Directions:
Repeat exactly every line that comes at or after the line containing "brown key: [238,234,312,264]", through the end of the entries below.

Records for this task:
•••

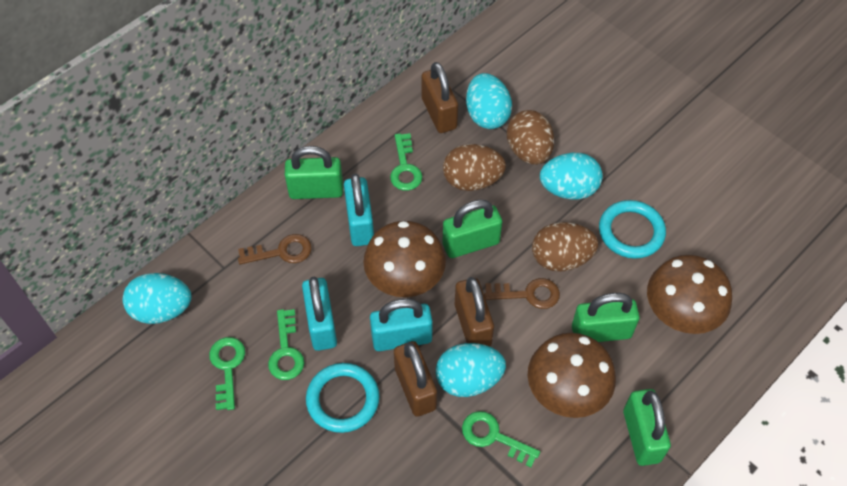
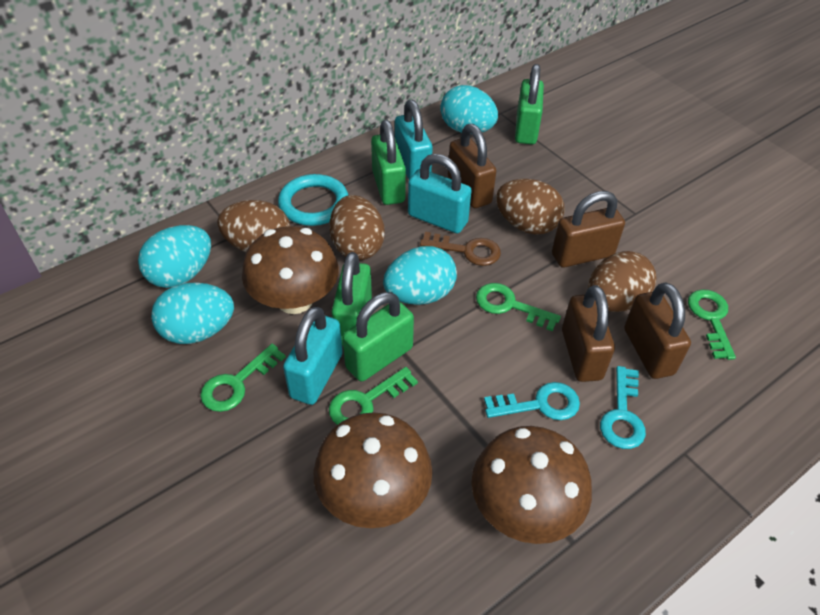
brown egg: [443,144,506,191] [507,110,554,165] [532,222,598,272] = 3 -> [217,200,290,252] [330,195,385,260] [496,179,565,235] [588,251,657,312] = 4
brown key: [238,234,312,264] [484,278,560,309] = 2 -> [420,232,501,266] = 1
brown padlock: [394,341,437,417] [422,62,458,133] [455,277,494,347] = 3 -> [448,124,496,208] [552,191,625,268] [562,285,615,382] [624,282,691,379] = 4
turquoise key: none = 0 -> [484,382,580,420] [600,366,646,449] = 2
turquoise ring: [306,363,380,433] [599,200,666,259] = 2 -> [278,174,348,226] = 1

•••

Response to this exercise:
brown key: [238,234,312,264] [484,278,560,309] = 2 -> [420,232,501,266] = 1
brown padlock: [394,341,437,417] [422,62,458,133] [455,277,494,347] = 3 -> [448,124,496,208] [552,191,625,268] [562,285,615,382] [624,282,691,379] = 4
turquoise key: none = 0 -> [484,382,580,420] [600,366,646,449] = 2
turquoise ring: [306,363,380,433] [599,200,666,259] = 2 -> [278,174,348,226] = 1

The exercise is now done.